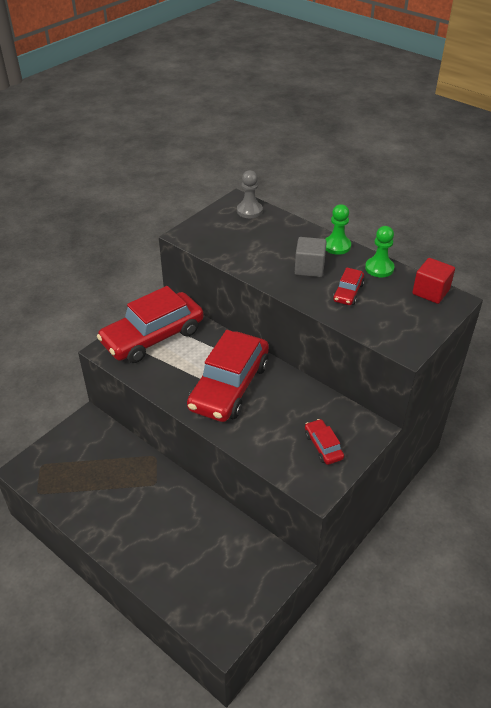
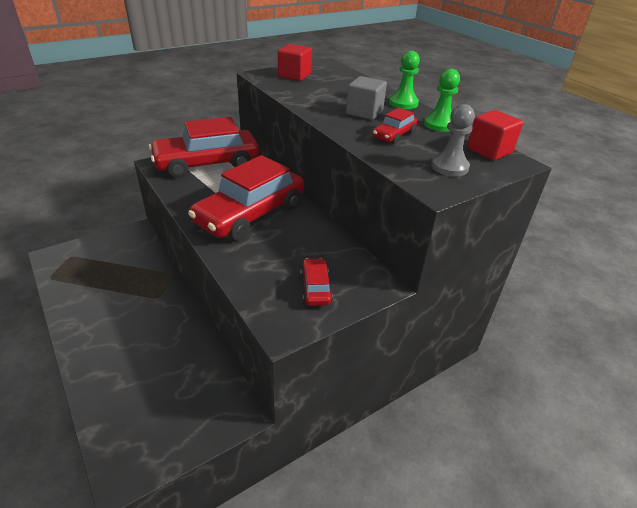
camera: 15 degrees right, 5 degrees down
(217, 228) = (294, 75): none -> red cube
(249, 211) = (333, 70): grey pawn -> grey pawn (449, 167)

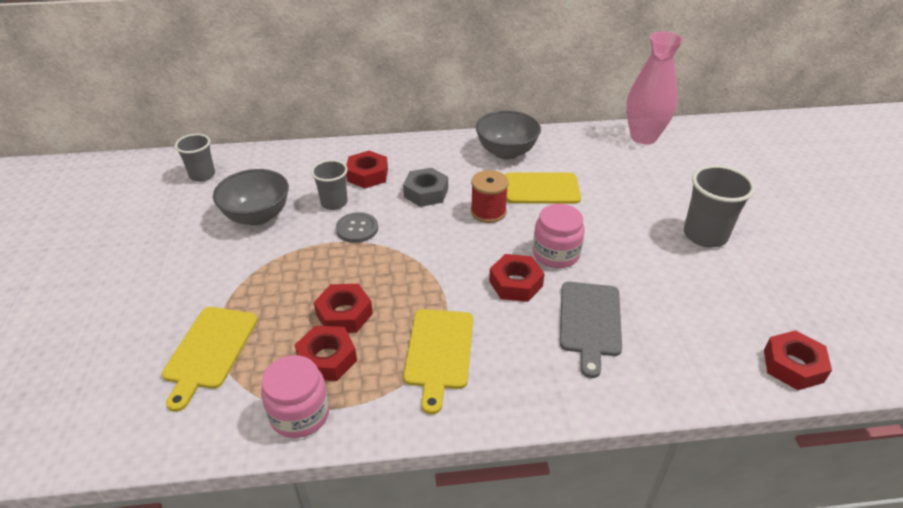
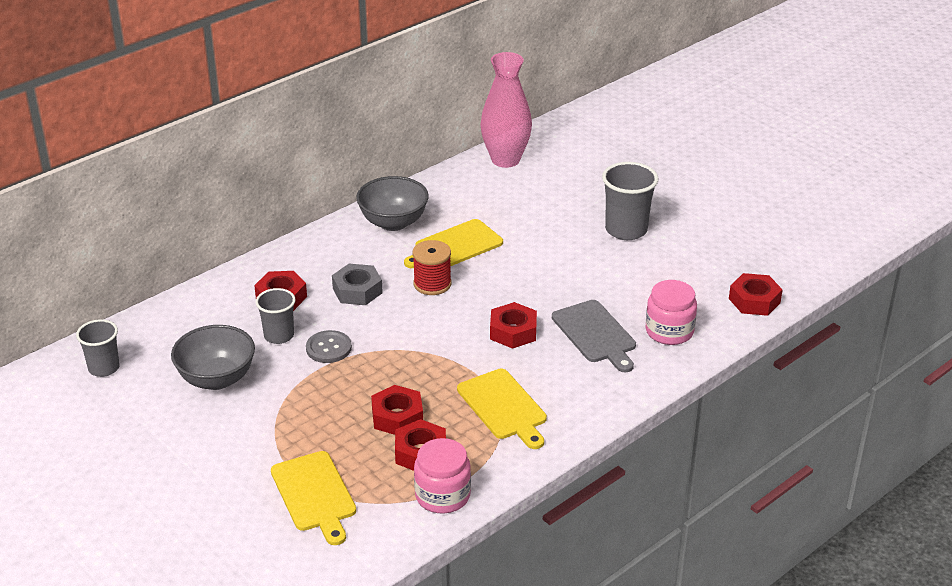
camera: 35 degrees left, 5 degrees down
(556, 254) = (523, 295): pink jar -> pink jar (669, 331)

☆ ☆ ☆ ☆ ☆

* **Your goal**
Leave out the pictures and repeat everything else in the records exactly.

* **Output below**
camera: 15 degrees right, 5 degrees down
(217, 228) = (294, 75): none -> red cube
(249, 211) = (333, 70): grey pawn -> grey pawn (449, 167)

camera: 35 degrees left, 5 degrees down
(556, 254) = (523, 295): pink jar -> pink jar (669, 331)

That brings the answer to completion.